■ YOUR ASSIGNMENT ■
Exactly transcribe the span of lines from the one containing "royal purple pill" through the final line of the entries, inclusive, and nothing outside it. Exclude the pictures.

■ STORED DATA ■
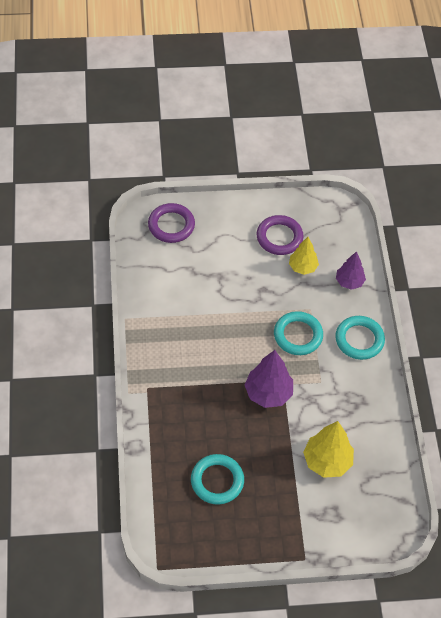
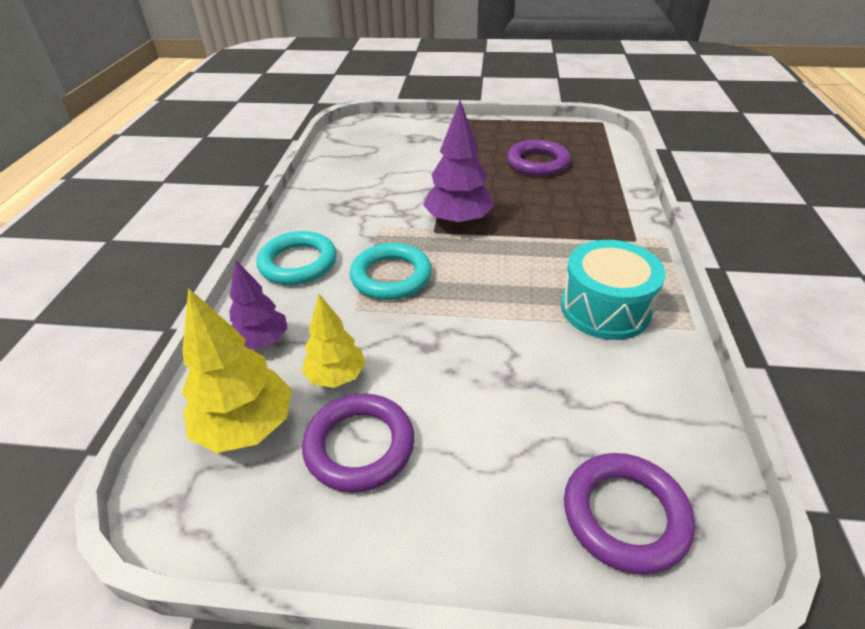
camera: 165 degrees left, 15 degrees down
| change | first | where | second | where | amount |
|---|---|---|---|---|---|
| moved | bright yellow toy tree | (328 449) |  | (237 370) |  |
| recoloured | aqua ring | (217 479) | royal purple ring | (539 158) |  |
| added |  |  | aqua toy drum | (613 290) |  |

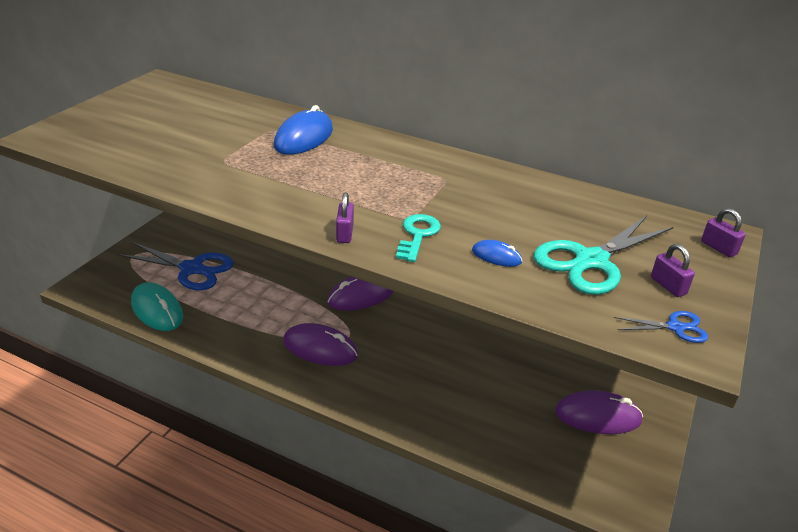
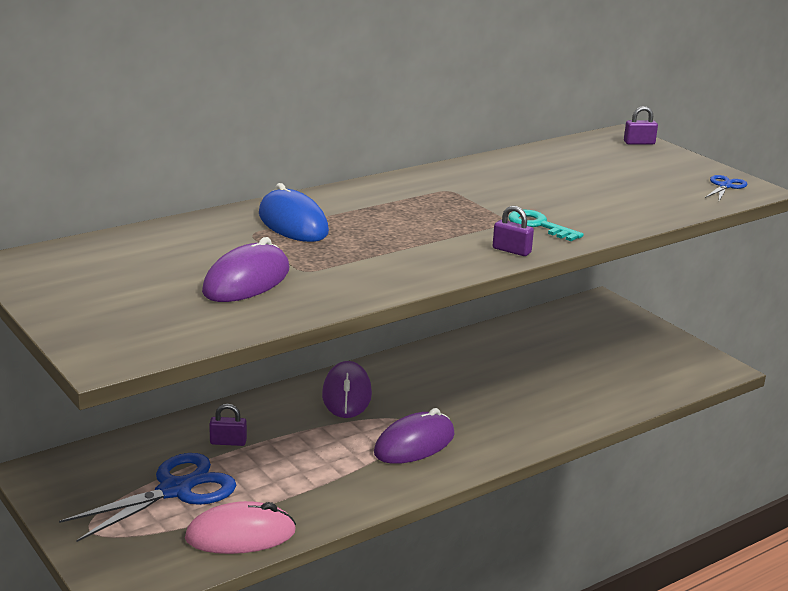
camera: 60 degrees left, 10 degrees down
| change | first | where | second | where | amount |
|---|---|---|---|---|---|
| removed | aqua shears | (603 255) |  |  |  |
| removed | cobalt computer mouse | (497 253) |  |  |  |
| moved | royal purple padlock | (673 270) |  | (228 425) |  |
| recoloured | aqua computer mouse | (157 306) | rosy computer mouse | (240 527) |  |
| moved | royal purple computer mouse | (599 412) |  | (245 269) |  |

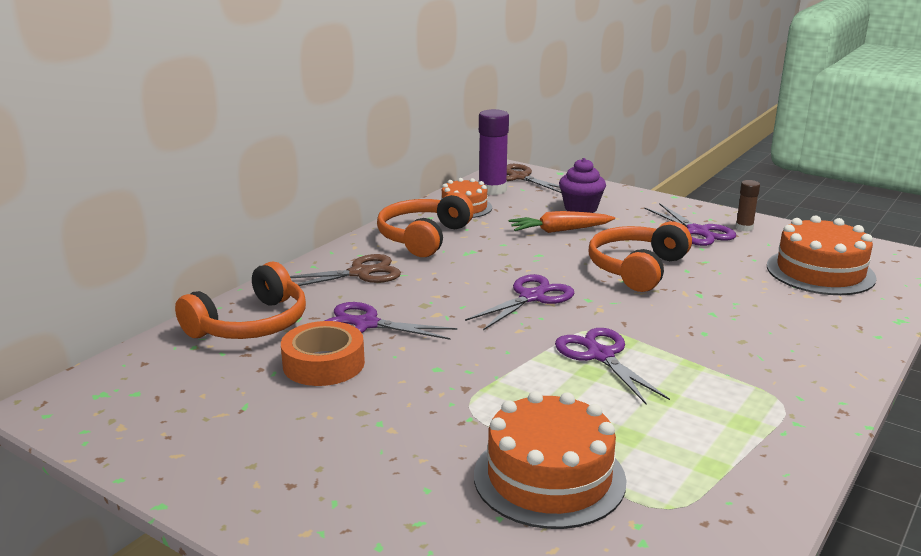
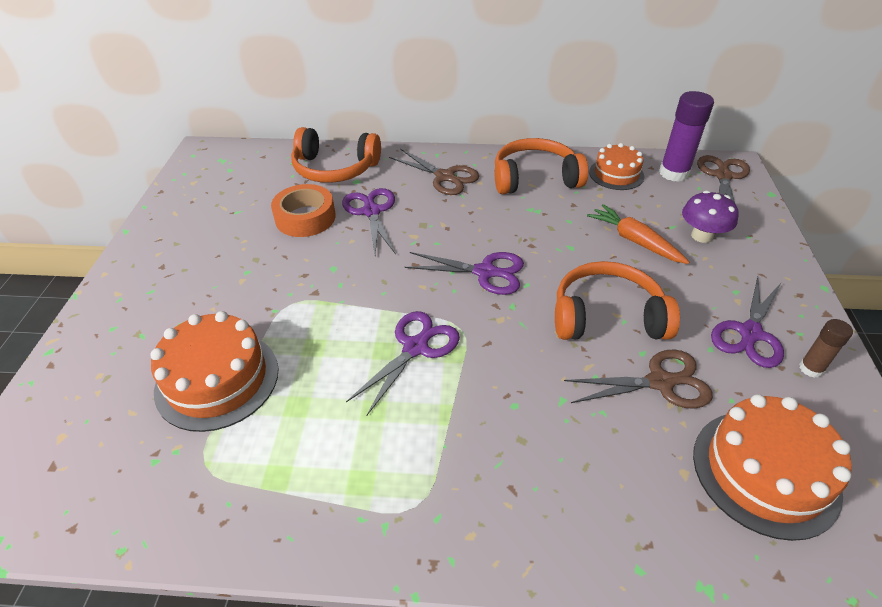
camera: 60 degrees right, 20 degrees up
| change | first | where | second | where | amount |
|---|---|---|---|---|---|
| replaced | royal purple fairy cake | (582 185) | royal purple fungus | (710 216) |  |
| added |  |  | dark brown shears | (638 379) |  |

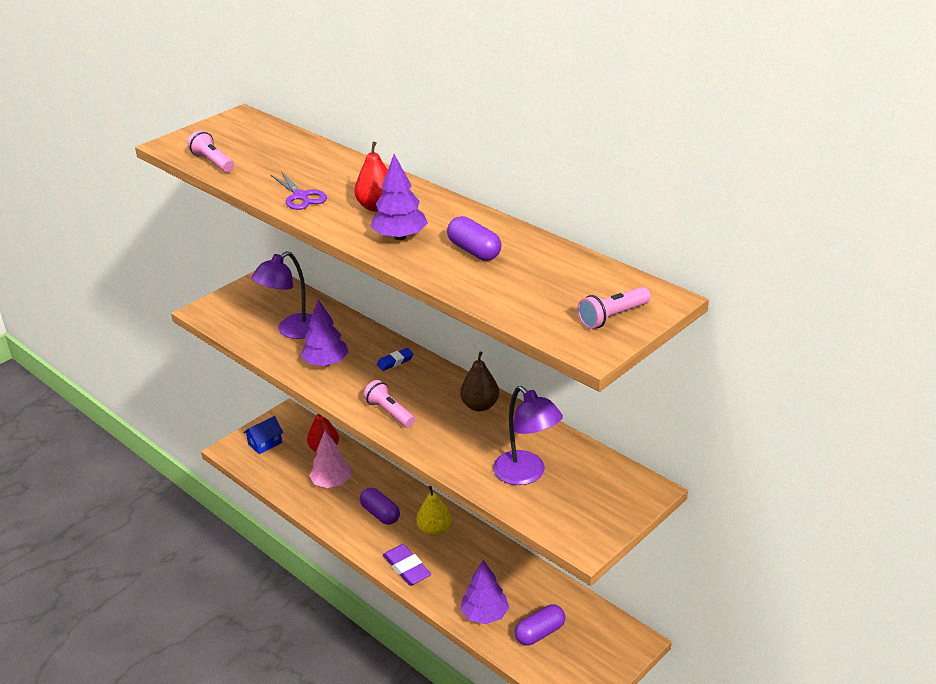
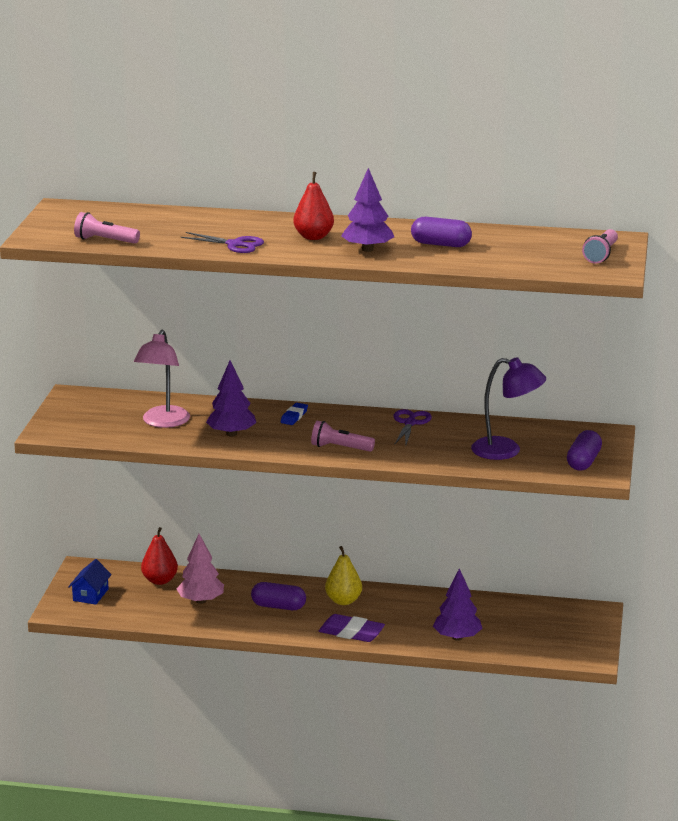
camera: 35 degrees left, 10 degrees down
| change | first | where | second | where | amount |
|---|---|---|---|---|---|
| recoloured | royal purple desk lamp | (282 295) | rosy desk lamp | (162 379) |  |
| replaced | dark brown toy pear | (479 381) | royal purple shears | (412 427) |  |
| moved | royal purple pill shape | (539 624) |  | (584 450) |  |

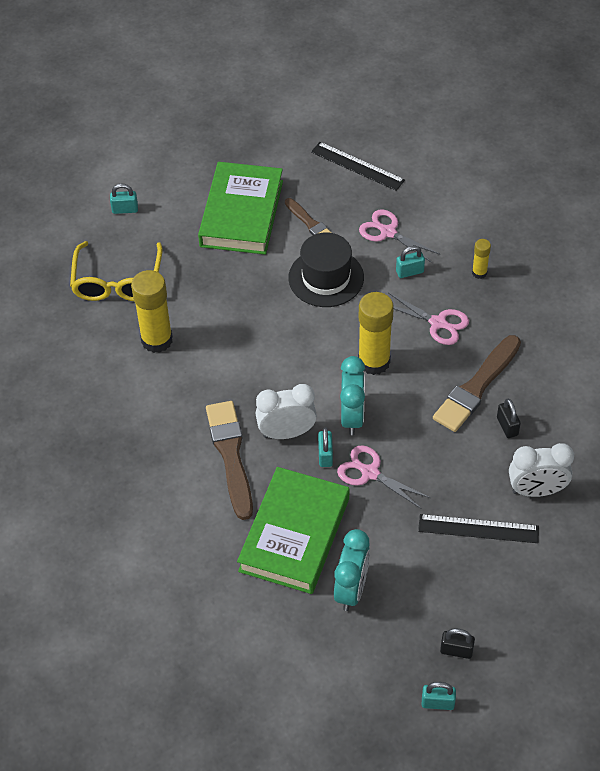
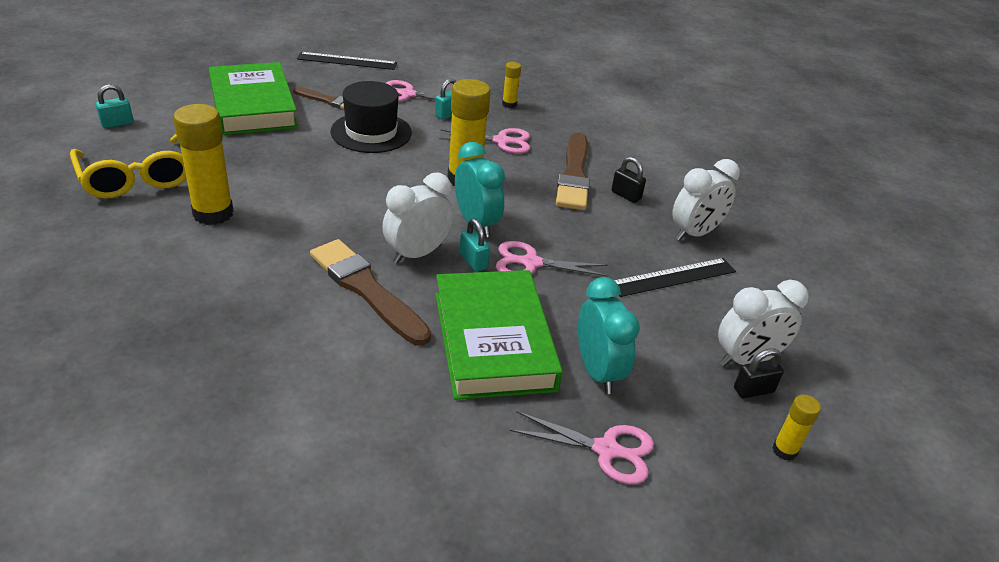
camera: 35 degrees left, 15 degrees down
| change | first | where | second | where | amount |
|---|---|---|---|---|---|
| replaced | aqua padlock | (439 696) | bright yellow glue | (796 428) |  |
| added |  |  | white alarm clock | (763 323) |  |
| added |  |  | rosy shears | (582 448) |  |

■ RESPONSE ■
| moved | royal purple pill shape | (539 624) |  | (584 450) |  |

camera: 35 degrees left, 15 degrees down
| change | first | where | second | where | amount |
|---|---|---|---|---|---|
| replaced | aqua padlock | (439 696) | bright yellow glue | (796 428) |  |
| added |  |  | white alarm clock | (763 323) |  |
| added |  |  | rosy shears | (582 448) |  |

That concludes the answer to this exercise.